[Start of Attachment]
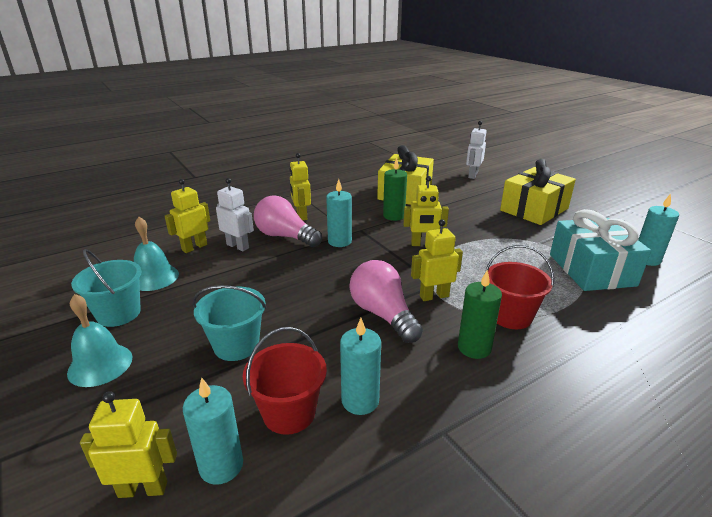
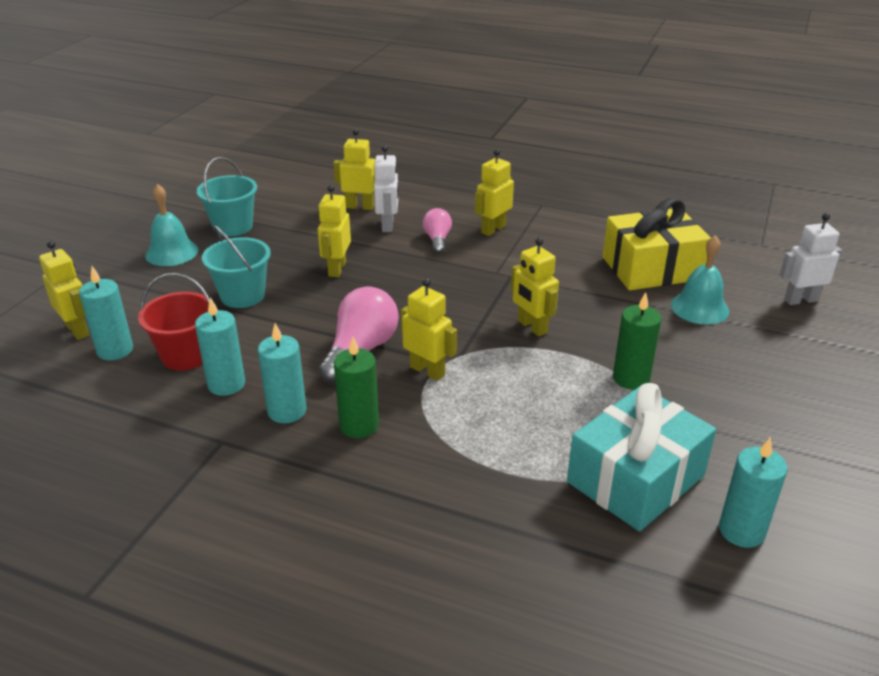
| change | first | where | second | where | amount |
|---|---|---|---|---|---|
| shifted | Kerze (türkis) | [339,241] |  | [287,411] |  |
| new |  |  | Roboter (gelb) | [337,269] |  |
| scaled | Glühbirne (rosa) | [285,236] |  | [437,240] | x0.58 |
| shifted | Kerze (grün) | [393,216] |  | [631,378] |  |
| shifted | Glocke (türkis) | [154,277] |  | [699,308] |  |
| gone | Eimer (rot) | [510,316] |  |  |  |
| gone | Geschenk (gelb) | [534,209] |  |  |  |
[End of Attachment]
# What to do
Beginning with the line that contains "gone | Eimer", retype every remaining line of the listing exactly, ending with the last one.

# Response
| gone | Eimer (rot) | [510,316] |  |  |  |
| gone | Geschenk (gelb) | [534,209] |  |  |  |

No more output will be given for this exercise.